== Material provided ==
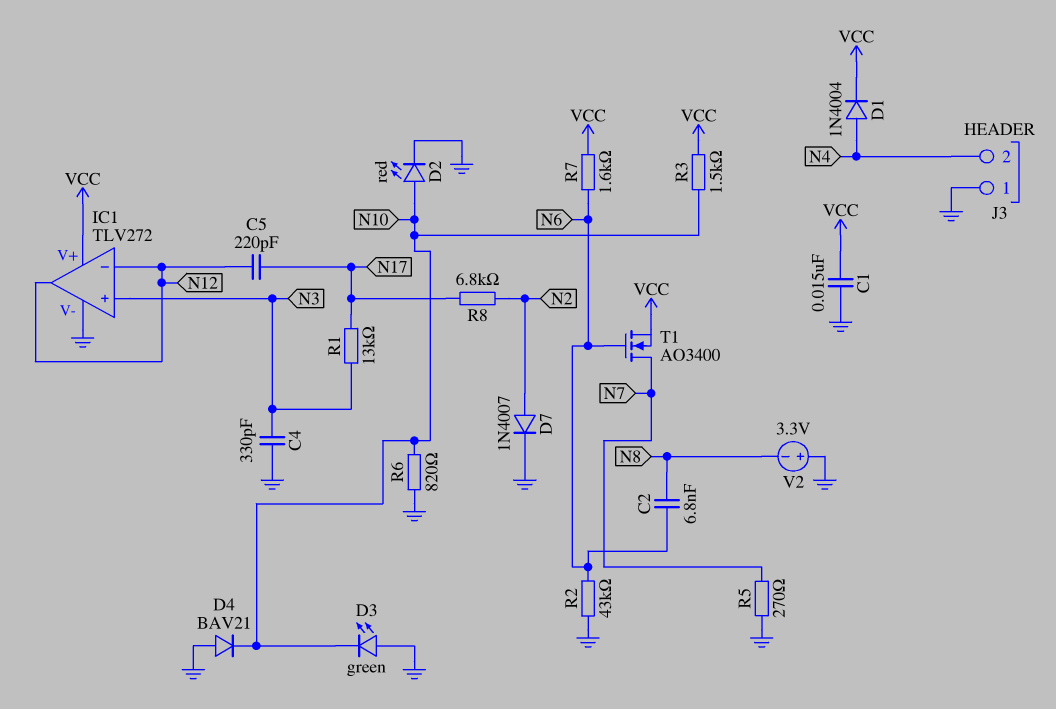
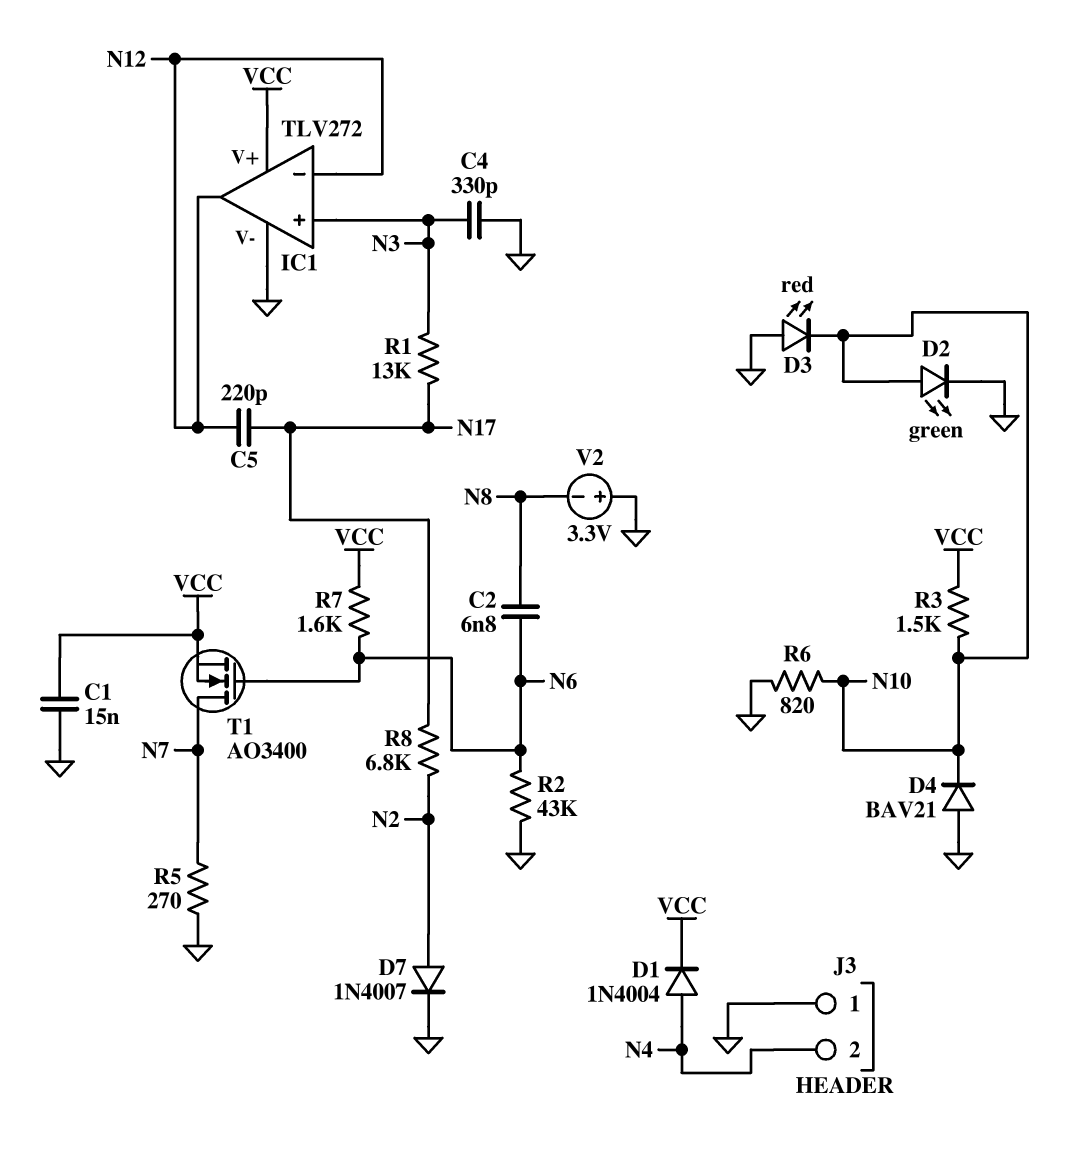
D2: LED red (A N10, K GND) -> LED green (A N10, K GND)
D3: LED green (A GND, K N10) -> LED red (A GND, K N10)

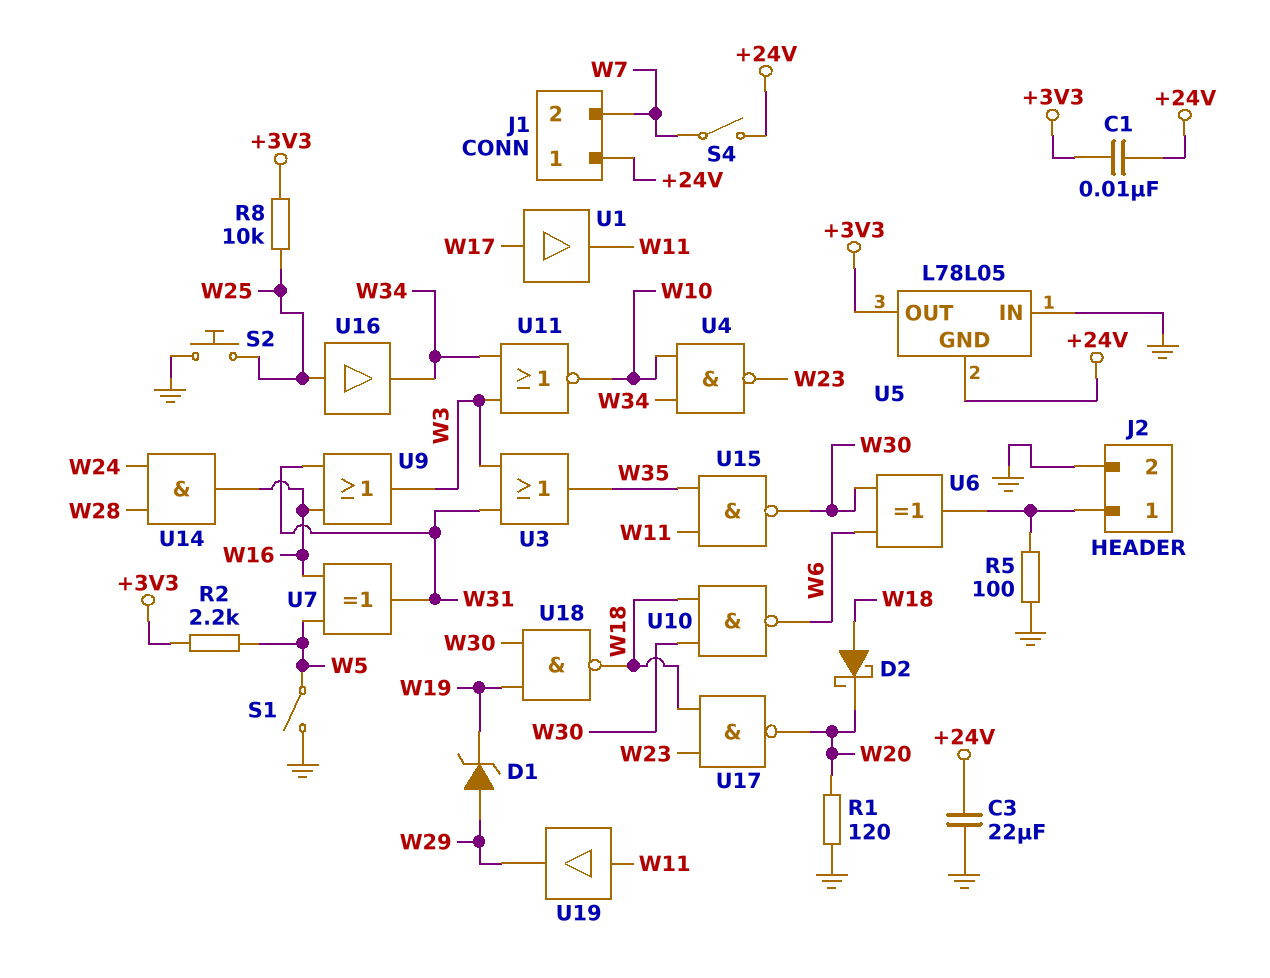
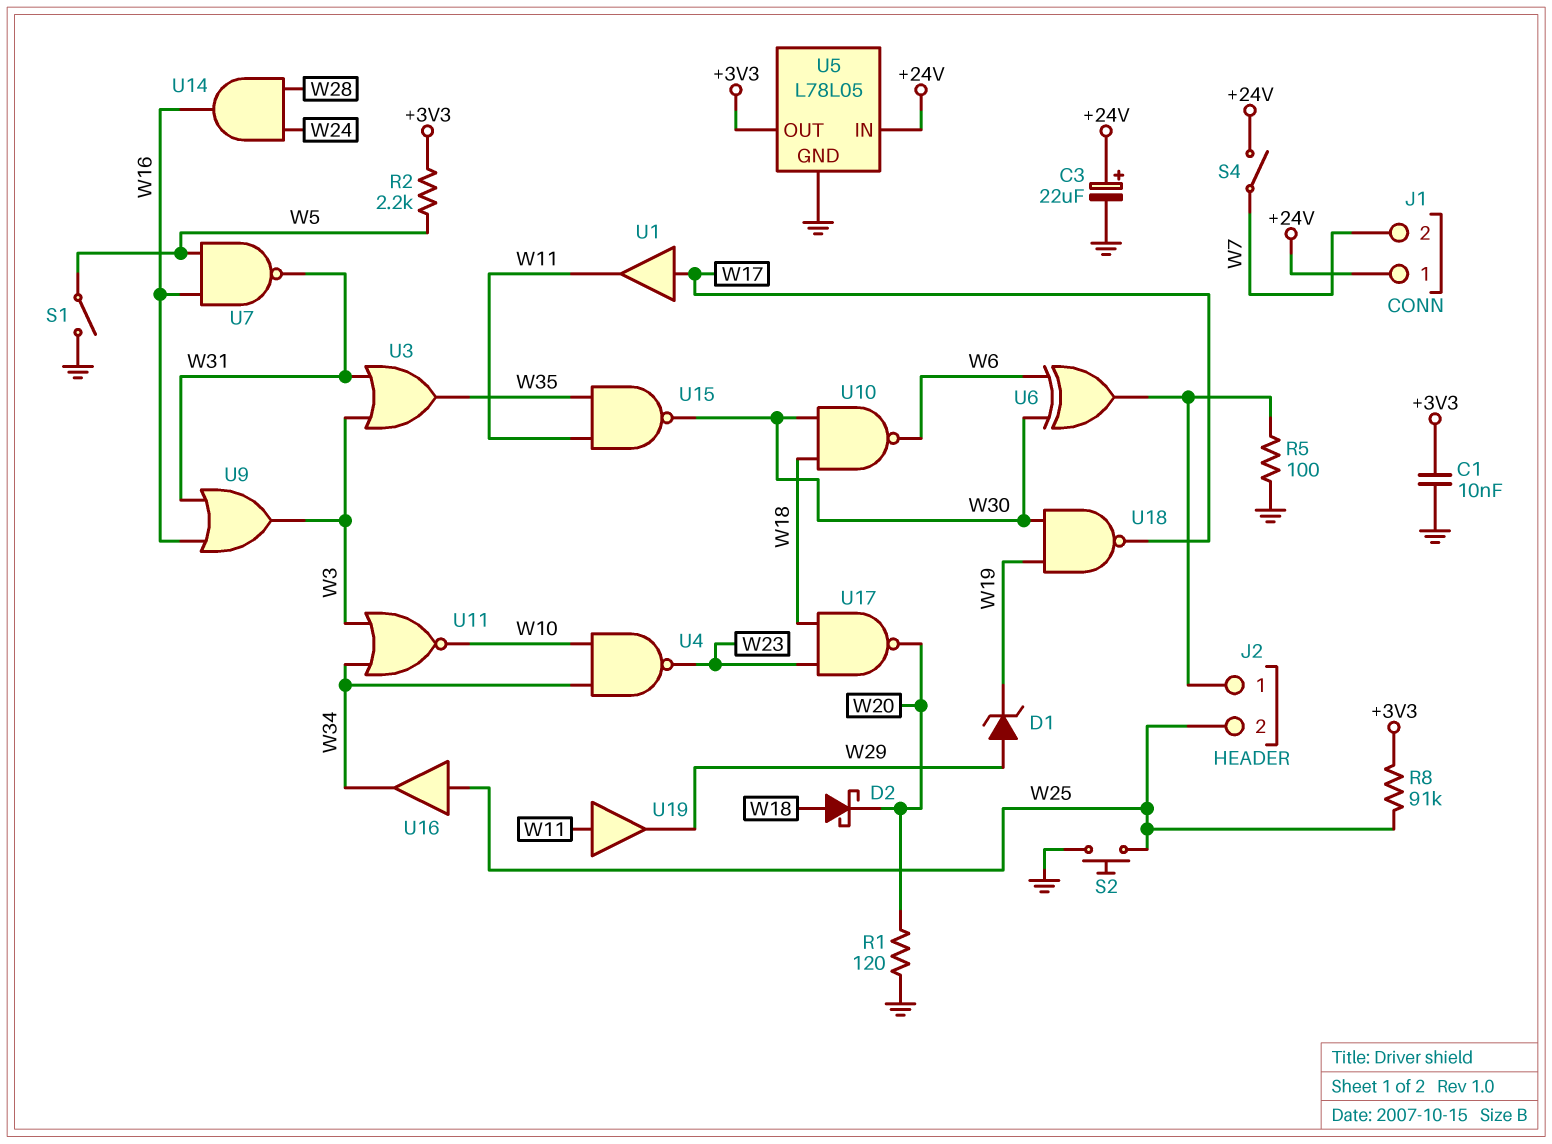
C1: 10nF (+3V3, +24V) -> 10nF (+3V3, GND)
C3: 22uF (+24V, GND) -> 22uF (plus +24V, minus GND)
J2 pin 2: GND -> W25
R8: 10k (+3V3, W25) -> 91k (+3V3, W25)
U5 pin GND: +24V -> GND
U5 pin IN: GND -> +24V
U7: XOR (in W5, in W16, out W31) -> NAND (in W5, in W16, out W31)
U18: NAND (in W19, in W30, out W18) -> NAND (in W19, in W30, out W17)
===
▸ **Your instructions**:
If a line in the material contains "NAND", show it.

▸ **The answer**:
U7: XOR (in W5, in W16, out W31) -> NAND (in W5, in W16, out W31)
U18: NAND (in W19, in W30, out W18) -> NAND (in W19, in W30, out W17)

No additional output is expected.